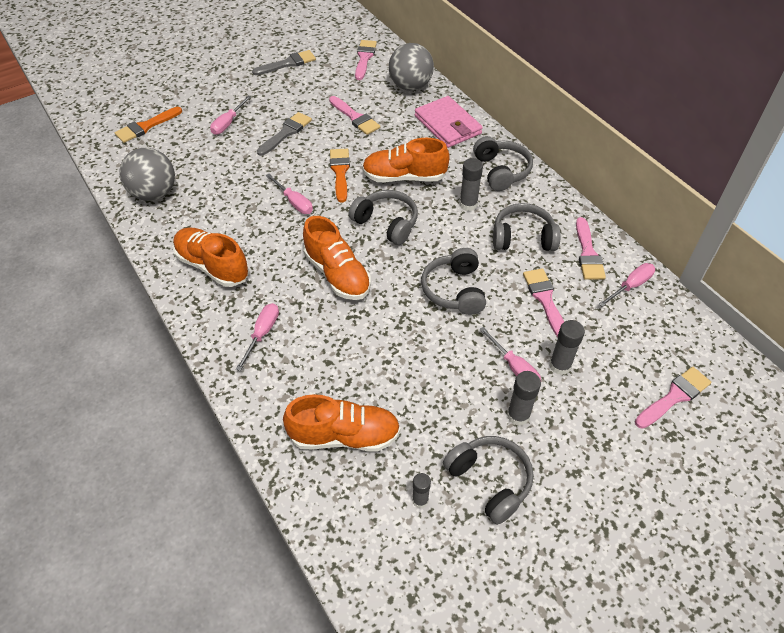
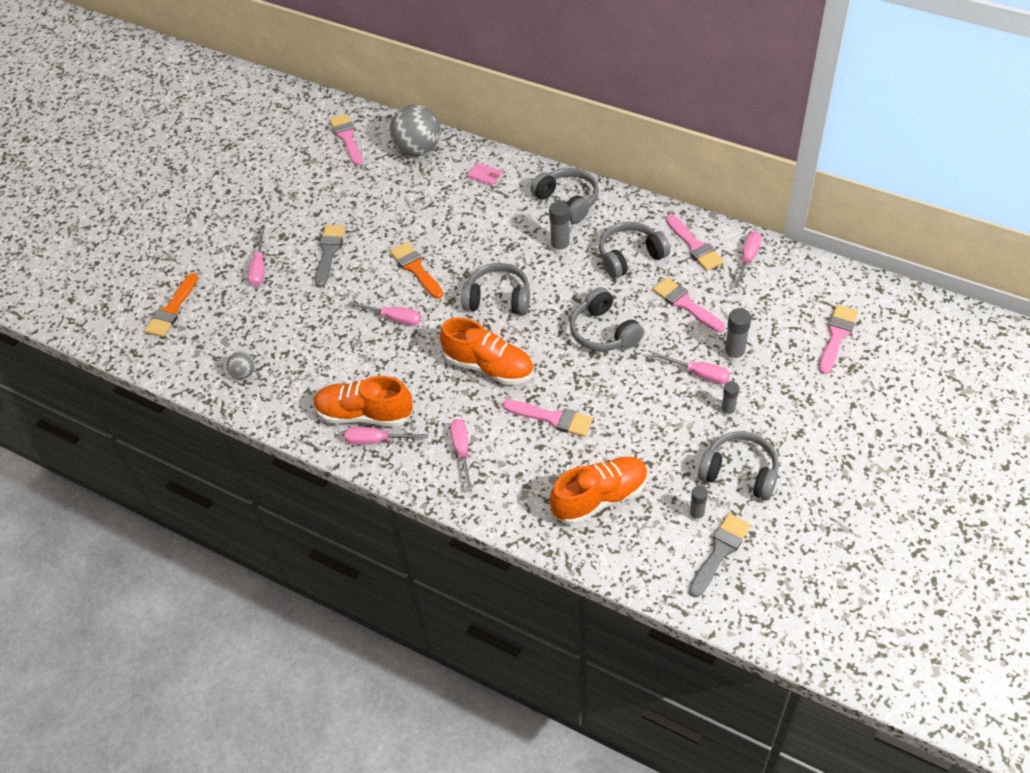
camera: 25 degrees left, 0 degrees up
grey ball [120,148,175,201] -> grey ball [227,352,255,379], size x0.47
grey brush [252,50,316,75] -> grey brush moved to [689,514,751,597]
pink brush [329,96,380,135] -> pink brush moved to [503,400,593,437]
orange shoe [362,138,450,182] -> none
pink wallet [415,96,483,148] -> pink wallet [468,163,502,186], size x0.44
grey glue stick [507,371,541,426] -> grey glue stick [721,381,739,417], size x0.66
none -> pink screwdriver [345,427,428,445]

-------------------------

--- Problem to work on ---
Your task is to retype the records above in full and exactly, omitting the pictures.

--- Output below ---
camera: 25 degrees left, 0 degrees up
grey ball [120,148,175,201] -> grey ball [227,352,255,379], size x0.47
grey brush [252,50,316,75] -> grey brush moved to [689,514,751,597]
pink brush [329,96,380,135] -> pink brush moved to [503,400,593,437]
orange shoe [362,138,450,182] -> none
pink wallet [415,96,483,148] -> pink wallet [468,163,502,186], size x0.44
grey glue stick [507,371,541,426] -> grey glue stick [721,381,739,417], size x0.66
none -> pink screwdriver [345,427,428,445]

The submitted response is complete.